## DIRECTIONS FOR THIS TASK
Please output the lines from the one with "none -> grey brick J13 level 1" through the end of the data exactly as written, omitting all pictures.

——————————

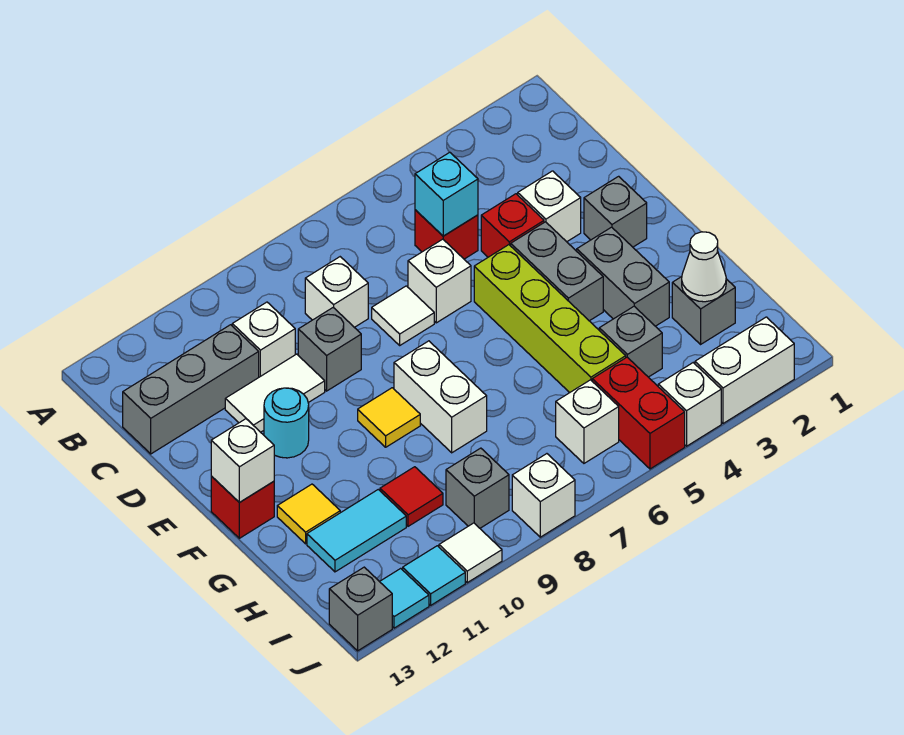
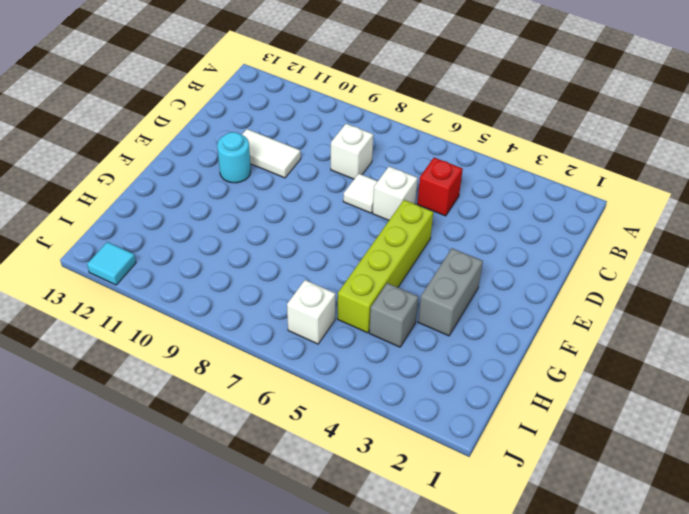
none -> white brick C10 level 1
none -> grey brick C11:C13 level 1
none -> white brick D3 level 1
none -> red brick D4 level 1

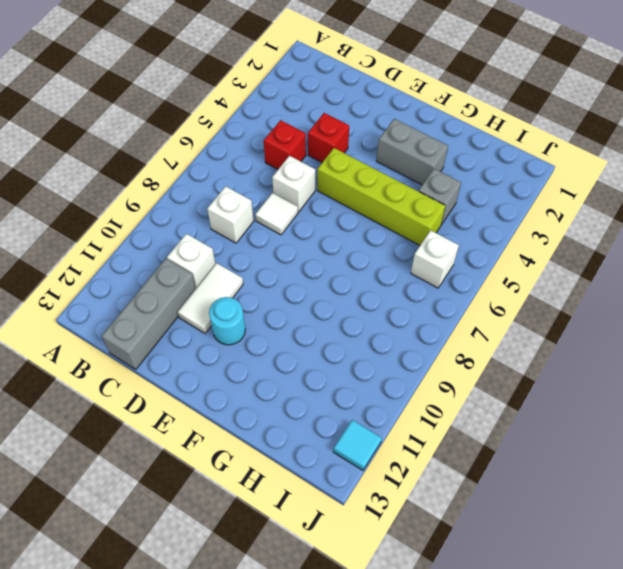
none -> white brick D3 level 1
none -> grey brick D9 level 1
none -> grey brick E2 level 1
none -> grey brick E4:F4 level 1

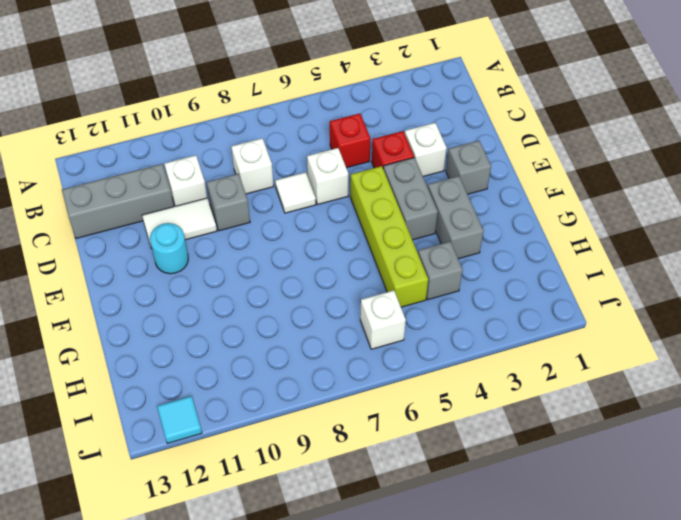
none -> white brick F8:G8 level 1
none -> yellow tile F9 level 1
none -> red brick F13 level 1
none -> yellow tile G12 level 1

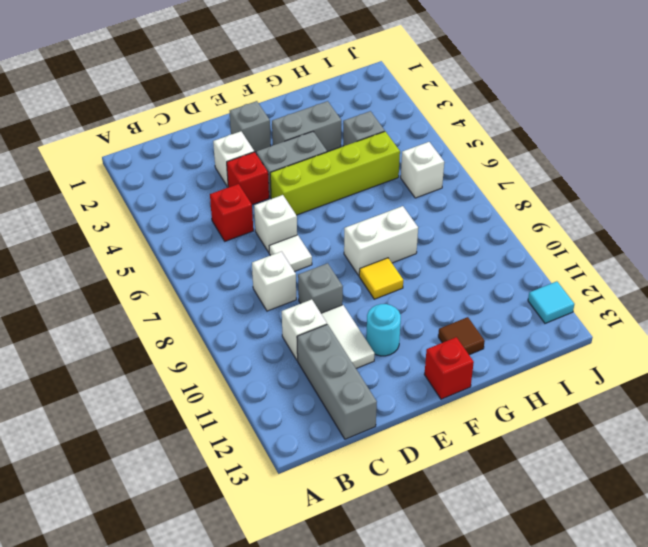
brown tile G12 level 1 -> yellow tile G12 level 1
none -> grey brick H2 level 1
none -> red tile H10 level 1
none -> cyan tile H11:H12 level 1
none -> red brick I5:J5 level 1

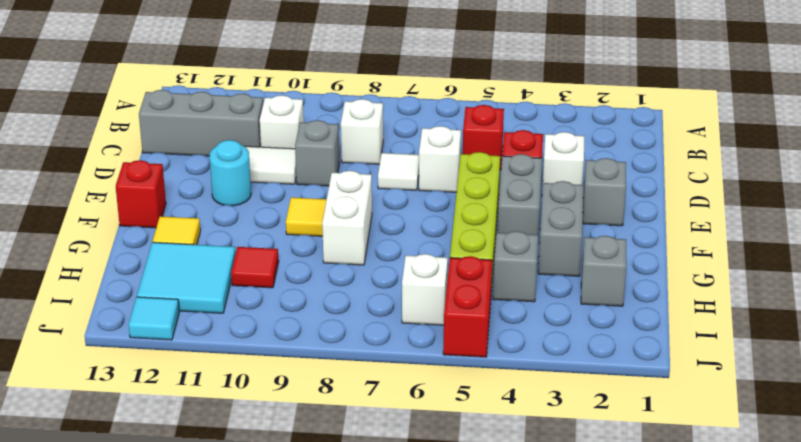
cyan tile H11:I12 level 1 -> cyan tile H11:H12 level 1
none -> grey brick I9 level 1
none -> white brick J2:J3 level 1
none -> white brick J4 level 1
none -> white brick J8 level 1

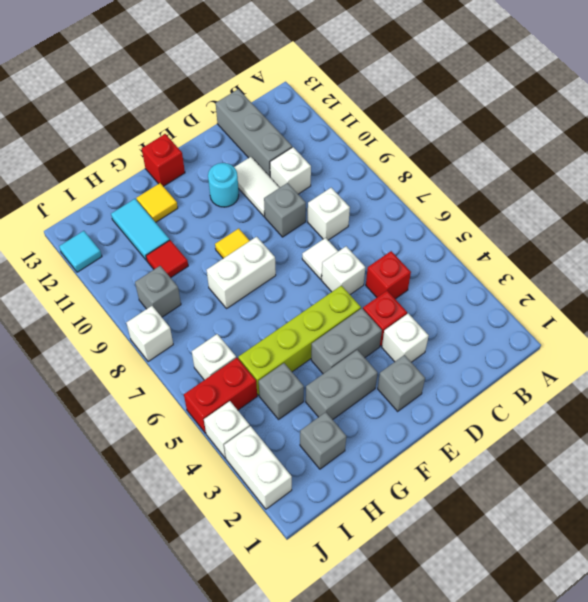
none -> white tile J10 level 1
none -> cyan tile J11 level 1
none -> grey brick J13 level 1
none -> cyan brick C5 level 2

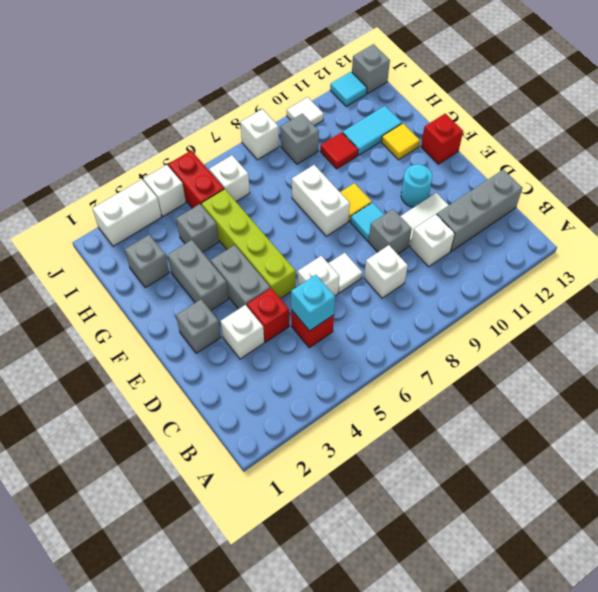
cyan tile E9 level 1 -> cyan tile J11 level 1
none -> white brick F13 level 2
none -> white cone H2 level 2

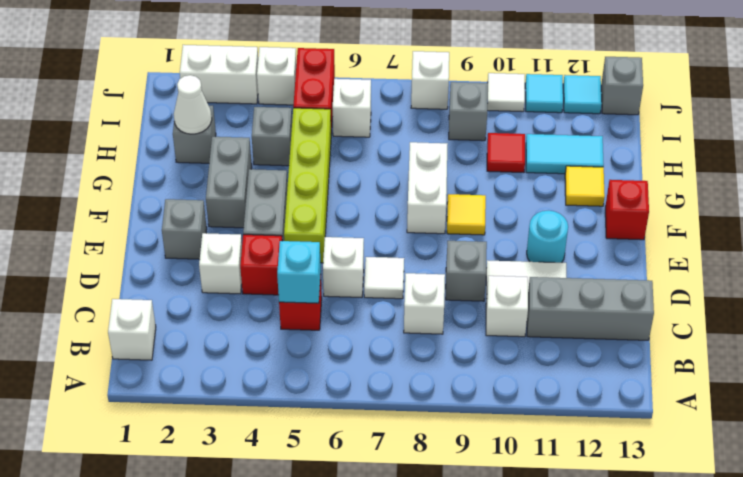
white brick B1 level 1 -> white brick F13 level 2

——————————

## ANSWER TO THIS TASK
none -> grey brick J13 level 1
none -> cyan brick C5 level 2

cyan tile E9 level 1 -> cyan tile J11 level 1
none -> white brick F13 level 2
none -> white cone H2 level 2

white brick B1 level 1 -> white brick F13 level 2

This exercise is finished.